Below are the entries. Transcribe exactly the lines from the one with "U3 pin EN: +12V -> GND" through the one with "D3: diode (A", ends included, and leave out all others.
Data Start Marker
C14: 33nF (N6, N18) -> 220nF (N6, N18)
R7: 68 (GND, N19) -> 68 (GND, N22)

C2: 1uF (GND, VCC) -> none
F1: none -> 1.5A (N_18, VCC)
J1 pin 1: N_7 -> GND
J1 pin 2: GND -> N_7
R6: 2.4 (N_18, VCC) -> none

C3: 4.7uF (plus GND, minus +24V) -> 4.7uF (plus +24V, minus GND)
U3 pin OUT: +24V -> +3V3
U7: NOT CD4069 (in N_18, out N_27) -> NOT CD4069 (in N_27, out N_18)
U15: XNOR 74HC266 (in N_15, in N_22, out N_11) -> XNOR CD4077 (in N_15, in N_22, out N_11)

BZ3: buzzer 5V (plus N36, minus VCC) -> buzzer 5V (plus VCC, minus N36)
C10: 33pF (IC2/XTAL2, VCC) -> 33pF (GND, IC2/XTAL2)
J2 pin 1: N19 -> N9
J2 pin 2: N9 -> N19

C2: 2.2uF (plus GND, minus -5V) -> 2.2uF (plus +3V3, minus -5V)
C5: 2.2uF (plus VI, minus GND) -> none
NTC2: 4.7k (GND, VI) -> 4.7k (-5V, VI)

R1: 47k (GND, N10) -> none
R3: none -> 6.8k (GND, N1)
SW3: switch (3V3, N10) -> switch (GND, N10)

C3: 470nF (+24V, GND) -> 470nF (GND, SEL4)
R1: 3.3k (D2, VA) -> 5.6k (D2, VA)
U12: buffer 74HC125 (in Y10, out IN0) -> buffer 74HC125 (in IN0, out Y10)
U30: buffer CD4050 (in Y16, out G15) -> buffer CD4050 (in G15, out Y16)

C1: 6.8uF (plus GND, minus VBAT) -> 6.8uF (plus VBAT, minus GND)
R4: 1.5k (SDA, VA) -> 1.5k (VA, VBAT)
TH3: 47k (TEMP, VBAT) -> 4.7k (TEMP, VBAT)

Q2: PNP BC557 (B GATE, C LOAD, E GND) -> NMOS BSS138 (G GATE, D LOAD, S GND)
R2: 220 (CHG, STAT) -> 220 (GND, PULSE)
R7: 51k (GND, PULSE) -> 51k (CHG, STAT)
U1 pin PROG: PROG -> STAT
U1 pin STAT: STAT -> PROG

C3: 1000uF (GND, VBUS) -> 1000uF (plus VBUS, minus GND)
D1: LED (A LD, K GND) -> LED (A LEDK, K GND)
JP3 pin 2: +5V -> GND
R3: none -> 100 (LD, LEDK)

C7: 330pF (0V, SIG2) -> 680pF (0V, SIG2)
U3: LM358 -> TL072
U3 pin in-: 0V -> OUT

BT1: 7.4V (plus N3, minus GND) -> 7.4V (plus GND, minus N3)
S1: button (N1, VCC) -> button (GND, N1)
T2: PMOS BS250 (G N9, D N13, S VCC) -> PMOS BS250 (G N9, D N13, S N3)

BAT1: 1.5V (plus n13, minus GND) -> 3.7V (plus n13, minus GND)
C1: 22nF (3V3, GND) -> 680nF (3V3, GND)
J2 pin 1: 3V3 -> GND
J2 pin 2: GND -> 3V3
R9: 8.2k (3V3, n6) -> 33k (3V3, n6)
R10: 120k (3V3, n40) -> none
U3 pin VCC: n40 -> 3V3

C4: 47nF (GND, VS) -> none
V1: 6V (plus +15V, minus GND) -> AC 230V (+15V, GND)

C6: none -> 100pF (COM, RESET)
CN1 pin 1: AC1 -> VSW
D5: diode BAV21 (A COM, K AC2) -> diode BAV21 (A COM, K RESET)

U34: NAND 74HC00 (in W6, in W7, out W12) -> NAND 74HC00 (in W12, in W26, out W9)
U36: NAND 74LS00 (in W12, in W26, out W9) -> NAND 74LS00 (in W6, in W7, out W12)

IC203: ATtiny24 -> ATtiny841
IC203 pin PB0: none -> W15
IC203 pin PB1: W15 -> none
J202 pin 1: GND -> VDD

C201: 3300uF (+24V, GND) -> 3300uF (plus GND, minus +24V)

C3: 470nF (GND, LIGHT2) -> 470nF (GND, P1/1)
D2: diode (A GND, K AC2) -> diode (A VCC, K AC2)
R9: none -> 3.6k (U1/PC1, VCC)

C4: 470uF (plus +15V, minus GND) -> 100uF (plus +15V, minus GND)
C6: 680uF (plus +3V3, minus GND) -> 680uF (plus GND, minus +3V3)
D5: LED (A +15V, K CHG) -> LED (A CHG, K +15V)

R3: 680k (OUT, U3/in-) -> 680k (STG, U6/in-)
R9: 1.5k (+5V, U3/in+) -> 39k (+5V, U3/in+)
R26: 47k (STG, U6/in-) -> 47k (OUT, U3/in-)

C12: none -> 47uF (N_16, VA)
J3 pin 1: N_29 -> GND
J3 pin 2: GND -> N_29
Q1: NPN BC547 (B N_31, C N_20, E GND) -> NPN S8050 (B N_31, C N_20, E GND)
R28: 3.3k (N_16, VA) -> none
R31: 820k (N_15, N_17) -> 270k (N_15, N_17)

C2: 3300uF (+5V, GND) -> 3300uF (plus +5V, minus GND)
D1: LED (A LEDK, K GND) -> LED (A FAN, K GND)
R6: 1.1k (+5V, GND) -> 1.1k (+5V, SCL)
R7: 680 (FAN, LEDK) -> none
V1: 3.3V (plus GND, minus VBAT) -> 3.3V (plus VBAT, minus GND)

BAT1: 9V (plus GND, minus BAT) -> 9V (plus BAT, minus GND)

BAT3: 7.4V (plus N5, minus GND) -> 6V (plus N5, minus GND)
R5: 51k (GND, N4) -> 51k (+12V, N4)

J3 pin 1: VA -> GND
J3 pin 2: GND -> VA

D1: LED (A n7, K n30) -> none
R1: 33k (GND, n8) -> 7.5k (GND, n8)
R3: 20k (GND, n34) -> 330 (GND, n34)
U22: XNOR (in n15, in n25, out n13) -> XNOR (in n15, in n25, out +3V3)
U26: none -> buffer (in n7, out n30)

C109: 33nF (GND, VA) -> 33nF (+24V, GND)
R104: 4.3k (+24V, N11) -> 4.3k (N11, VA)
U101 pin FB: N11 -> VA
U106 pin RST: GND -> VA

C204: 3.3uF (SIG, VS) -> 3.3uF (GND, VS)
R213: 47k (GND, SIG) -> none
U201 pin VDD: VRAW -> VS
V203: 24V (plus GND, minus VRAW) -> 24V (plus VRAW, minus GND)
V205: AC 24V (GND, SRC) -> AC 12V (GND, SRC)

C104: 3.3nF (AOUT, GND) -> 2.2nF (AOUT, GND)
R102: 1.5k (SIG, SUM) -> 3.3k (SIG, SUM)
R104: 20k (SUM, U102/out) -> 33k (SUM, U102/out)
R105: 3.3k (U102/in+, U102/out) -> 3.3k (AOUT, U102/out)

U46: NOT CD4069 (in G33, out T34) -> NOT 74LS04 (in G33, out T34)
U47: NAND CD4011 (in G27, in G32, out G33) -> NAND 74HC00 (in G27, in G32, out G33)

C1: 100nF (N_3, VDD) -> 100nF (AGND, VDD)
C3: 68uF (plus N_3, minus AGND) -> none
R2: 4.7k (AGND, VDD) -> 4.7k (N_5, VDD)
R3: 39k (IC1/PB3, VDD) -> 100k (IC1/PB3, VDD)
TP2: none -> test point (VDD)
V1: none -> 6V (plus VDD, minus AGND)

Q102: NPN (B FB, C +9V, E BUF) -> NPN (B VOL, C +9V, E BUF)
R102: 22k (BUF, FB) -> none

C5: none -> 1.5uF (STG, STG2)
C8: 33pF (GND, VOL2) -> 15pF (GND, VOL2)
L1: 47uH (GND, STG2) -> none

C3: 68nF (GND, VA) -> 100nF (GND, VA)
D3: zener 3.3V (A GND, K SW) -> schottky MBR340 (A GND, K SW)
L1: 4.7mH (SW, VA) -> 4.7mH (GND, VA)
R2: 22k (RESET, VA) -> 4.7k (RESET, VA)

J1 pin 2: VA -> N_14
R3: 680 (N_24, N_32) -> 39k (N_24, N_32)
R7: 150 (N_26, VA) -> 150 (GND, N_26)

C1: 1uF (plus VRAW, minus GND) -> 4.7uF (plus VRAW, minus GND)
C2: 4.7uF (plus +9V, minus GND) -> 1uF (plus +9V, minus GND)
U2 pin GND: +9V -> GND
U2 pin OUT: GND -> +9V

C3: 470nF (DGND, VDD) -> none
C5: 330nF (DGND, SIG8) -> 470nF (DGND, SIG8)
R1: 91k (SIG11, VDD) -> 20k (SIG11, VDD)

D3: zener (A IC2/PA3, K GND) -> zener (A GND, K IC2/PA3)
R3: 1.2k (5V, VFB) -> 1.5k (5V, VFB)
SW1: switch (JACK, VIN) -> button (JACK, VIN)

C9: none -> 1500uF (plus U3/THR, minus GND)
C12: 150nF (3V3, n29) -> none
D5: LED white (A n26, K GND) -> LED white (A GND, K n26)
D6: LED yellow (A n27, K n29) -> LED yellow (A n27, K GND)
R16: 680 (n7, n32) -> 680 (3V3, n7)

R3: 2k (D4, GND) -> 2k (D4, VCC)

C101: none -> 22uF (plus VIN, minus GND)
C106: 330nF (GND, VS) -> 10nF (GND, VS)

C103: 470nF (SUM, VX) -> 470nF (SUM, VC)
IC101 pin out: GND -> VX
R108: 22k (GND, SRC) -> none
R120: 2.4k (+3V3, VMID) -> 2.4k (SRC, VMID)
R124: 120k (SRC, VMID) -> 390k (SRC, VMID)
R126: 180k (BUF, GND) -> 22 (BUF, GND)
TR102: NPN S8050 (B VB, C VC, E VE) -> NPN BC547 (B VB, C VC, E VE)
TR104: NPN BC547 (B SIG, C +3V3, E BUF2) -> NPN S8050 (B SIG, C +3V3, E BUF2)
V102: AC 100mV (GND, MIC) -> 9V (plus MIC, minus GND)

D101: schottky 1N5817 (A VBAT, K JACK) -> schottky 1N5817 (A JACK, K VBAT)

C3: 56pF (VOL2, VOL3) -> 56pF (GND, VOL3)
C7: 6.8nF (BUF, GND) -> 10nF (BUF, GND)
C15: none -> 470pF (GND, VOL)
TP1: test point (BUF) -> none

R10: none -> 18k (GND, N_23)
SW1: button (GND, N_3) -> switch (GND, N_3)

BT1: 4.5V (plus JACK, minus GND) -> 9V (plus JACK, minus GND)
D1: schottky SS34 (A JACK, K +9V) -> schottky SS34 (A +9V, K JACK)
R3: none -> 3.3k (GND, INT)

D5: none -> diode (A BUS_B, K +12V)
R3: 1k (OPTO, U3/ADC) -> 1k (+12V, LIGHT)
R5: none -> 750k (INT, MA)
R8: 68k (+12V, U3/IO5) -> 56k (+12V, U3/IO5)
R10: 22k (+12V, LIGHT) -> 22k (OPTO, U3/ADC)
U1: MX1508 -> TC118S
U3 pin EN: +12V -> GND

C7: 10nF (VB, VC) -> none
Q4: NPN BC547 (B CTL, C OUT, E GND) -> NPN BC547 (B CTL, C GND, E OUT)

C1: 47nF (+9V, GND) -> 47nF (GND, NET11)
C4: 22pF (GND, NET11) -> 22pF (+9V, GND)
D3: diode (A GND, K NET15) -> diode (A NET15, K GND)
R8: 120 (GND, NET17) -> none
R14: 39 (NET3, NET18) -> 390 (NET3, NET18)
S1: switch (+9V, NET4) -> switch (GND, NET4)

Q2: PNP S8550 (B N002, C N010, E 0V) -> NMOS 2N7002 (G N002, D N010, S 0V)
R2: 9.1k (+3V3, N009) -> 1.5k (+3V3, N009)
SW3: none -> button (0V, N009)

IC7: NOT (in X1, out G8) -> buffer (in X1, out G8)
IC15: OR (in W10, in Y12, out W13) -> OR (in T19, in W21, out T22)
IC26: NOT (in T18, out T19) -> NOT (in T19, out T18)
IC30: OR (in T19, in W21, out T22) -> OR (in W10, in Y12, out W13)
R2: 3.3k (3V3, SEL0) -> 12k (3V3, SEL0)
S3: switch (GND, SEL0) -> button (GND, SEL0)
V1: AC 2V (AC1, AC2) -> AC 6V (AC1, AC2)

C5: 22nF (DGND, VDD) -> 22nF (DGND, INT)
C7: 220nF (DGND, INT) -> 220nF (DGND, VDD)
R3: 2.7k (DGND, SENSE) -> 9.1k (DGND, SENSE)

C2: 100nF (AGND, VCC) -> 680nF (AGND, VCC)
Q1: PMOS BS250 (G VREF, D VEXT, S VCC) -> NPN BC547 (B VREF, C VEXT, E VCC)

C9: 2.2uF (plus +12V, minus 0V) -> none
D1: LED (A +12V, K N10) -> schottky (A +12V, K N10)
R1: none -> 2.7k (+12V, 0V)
Data End Marker
** Solution **
U3 pin EN: +12V -> GND

C7: 10nF (VB, VC) -> none
Q4: NPN BC547 (B CTL, C OUT, E GND) -> NPN BC547 (B CTL, C GND, E OUT)

C1: 47nF (+9V, GND) -> 47nF (GND, NET11)
C4: 22pF (GND, NET11) -> 22pF (+9V, GND)
D3: diode (A GND, K NET15) -> diode (A NET15, K GND)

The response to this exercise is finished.